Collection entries
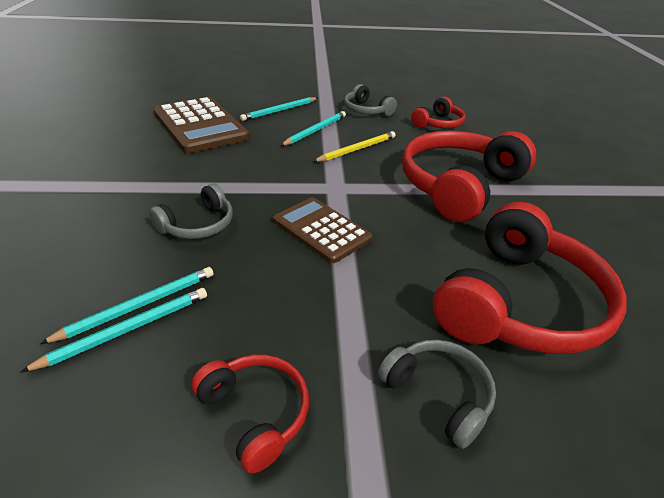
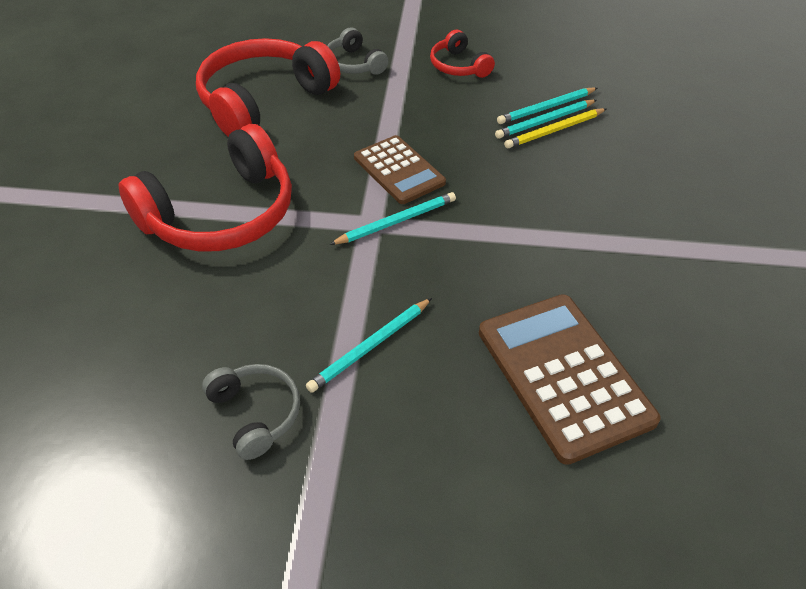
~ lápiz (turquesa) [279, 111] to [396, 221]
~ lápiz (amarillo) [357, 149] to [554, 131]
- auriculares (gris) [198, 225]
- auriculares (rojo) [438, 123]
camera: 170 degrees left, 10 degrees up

Required work:
All lines from the one containing "- auriculares (gris) [198, 225]" through the end of the records, both ends included, are to be quoted exactly; please add nothing else.

Solution for this problem:
- auriculares (gris) [198, 225]
- auriculares (rojo) [438, 123]
camera: 170 degrees left, 10 degrees up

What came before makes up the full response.